TASK DETAILS -> Go through the listing and count the lines with "white" in them; write only the number.
--
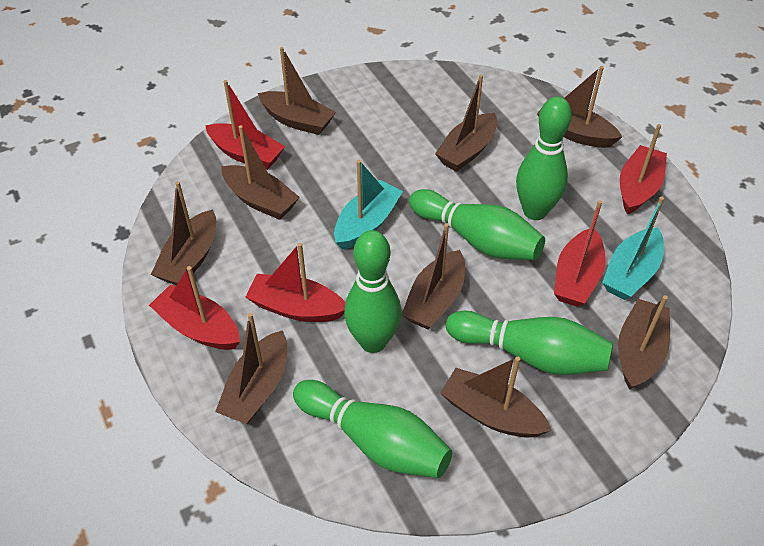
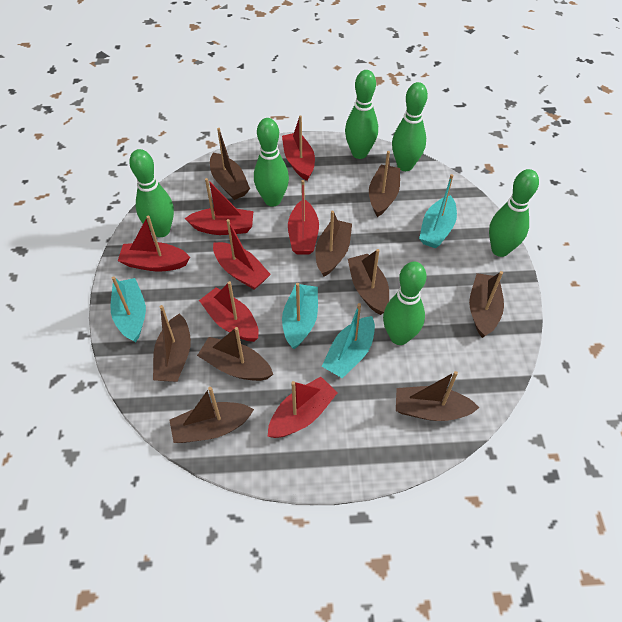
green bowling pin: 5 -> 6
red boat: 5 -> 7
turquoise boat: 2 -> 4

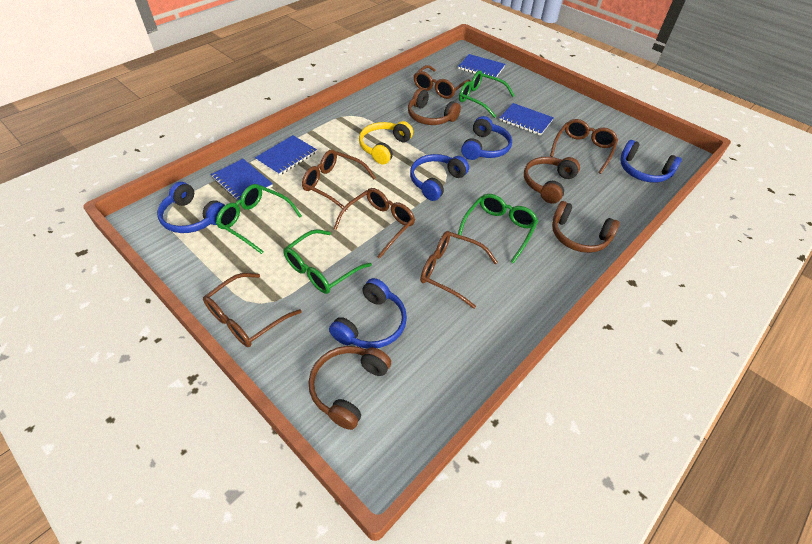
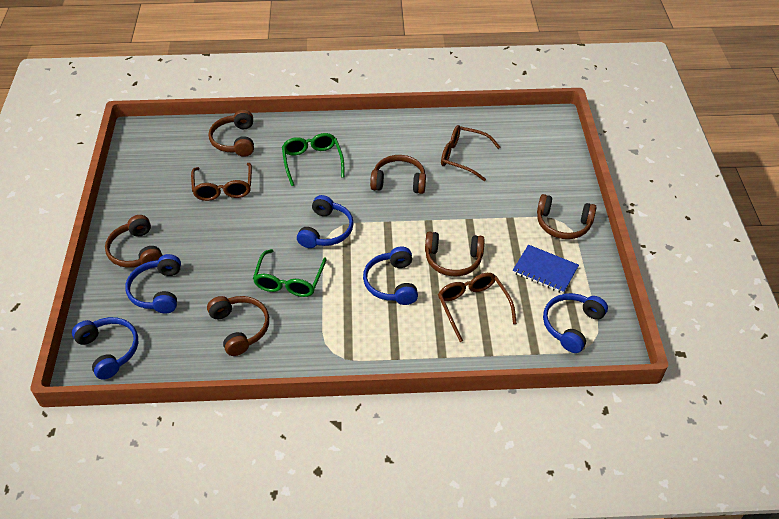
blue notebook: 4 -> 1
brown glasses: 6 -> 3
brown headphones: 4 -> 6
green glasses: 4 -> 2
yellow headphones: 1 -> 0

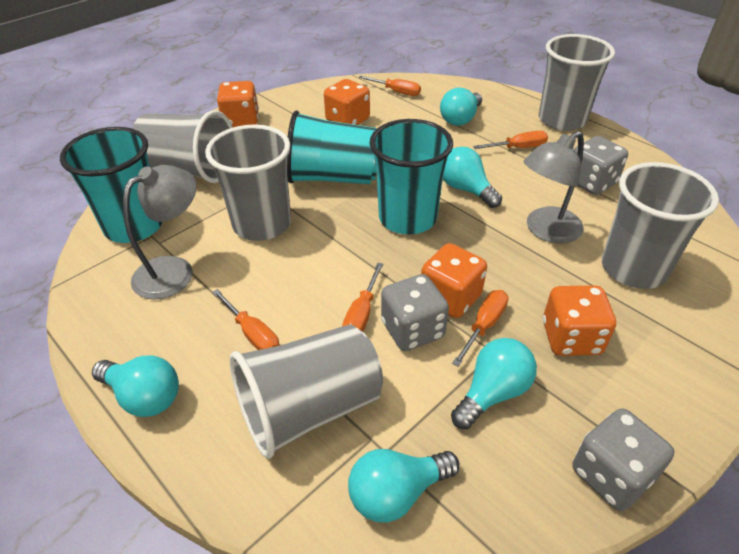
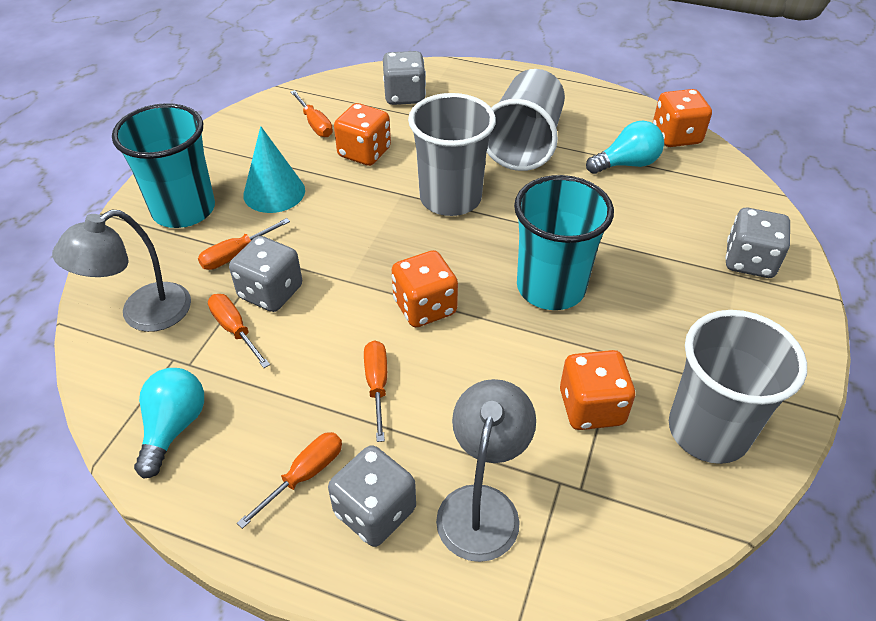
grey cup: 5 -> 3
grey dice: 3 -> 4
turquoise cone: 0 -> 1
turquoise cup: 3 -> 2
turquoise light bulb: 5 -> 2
--
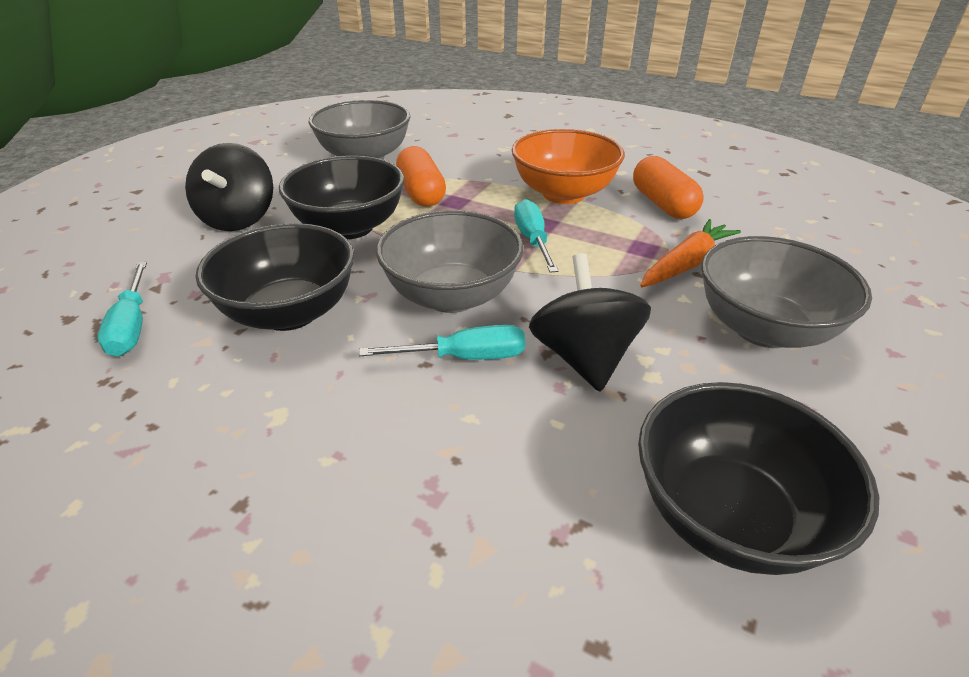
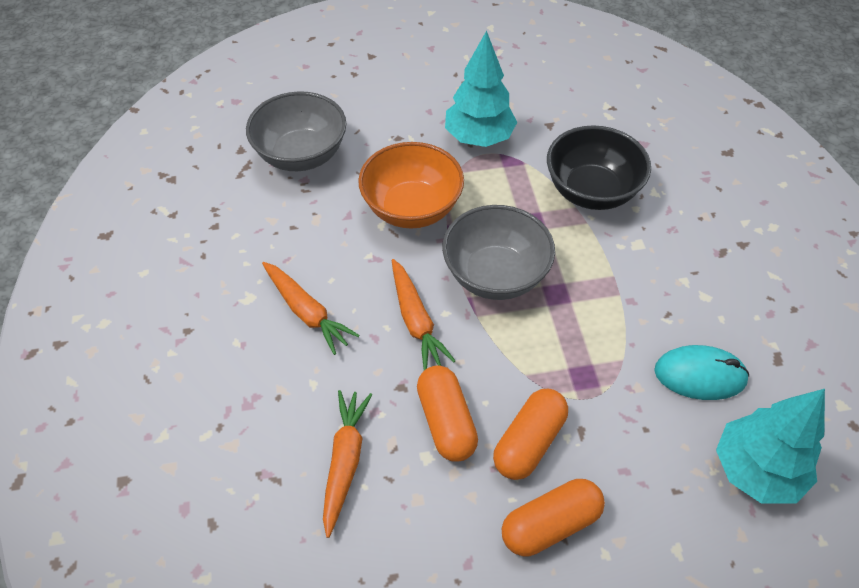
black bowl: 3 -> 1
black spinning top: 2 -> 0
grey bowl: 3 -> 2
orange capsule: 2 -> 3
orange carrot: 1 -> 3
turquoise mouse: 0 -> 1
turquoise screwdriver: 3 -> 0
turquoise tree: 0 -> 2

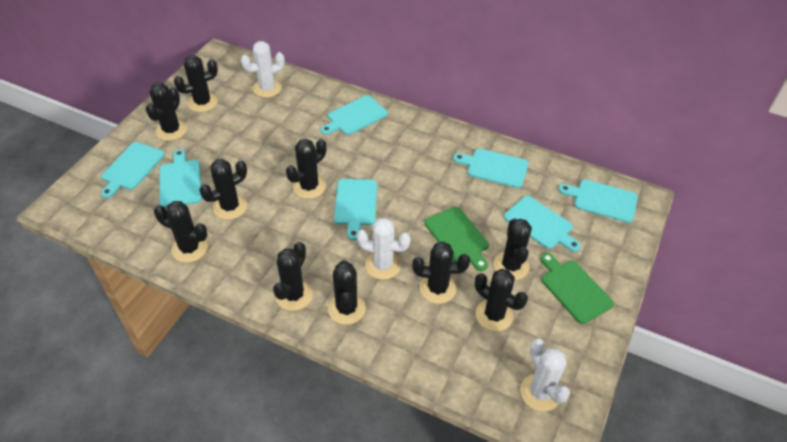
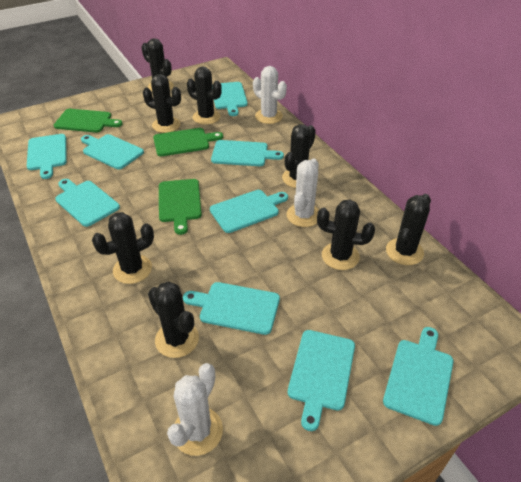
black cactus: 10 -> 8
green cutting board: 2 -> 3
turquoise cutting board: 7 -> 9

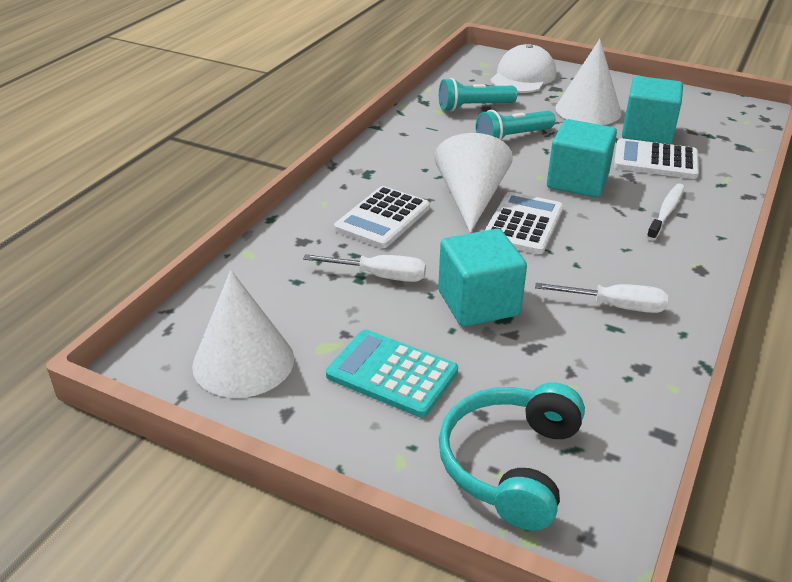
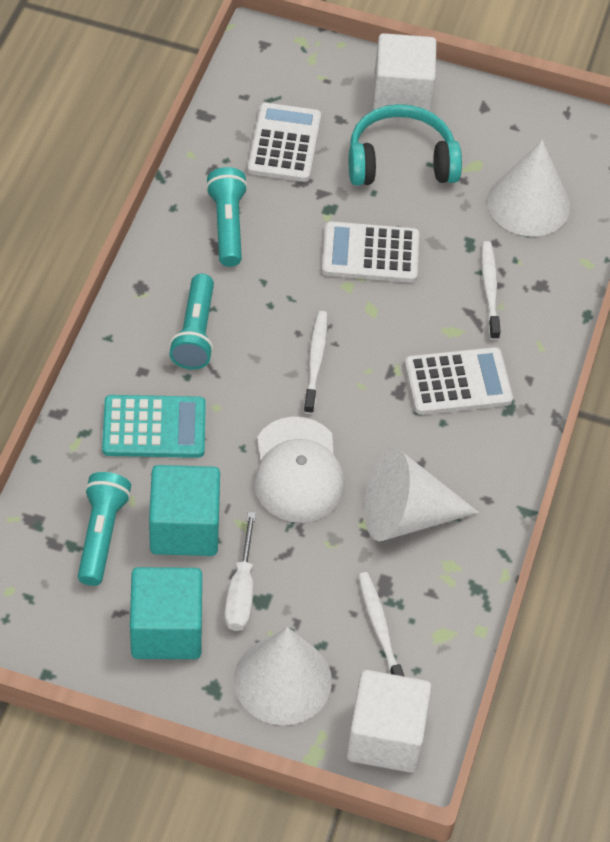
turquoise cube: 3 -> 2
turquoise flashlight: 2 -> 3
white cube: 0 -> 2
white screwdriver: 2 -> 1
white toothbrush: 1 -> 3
--
ANSWER TO THE EXERCISE -> 3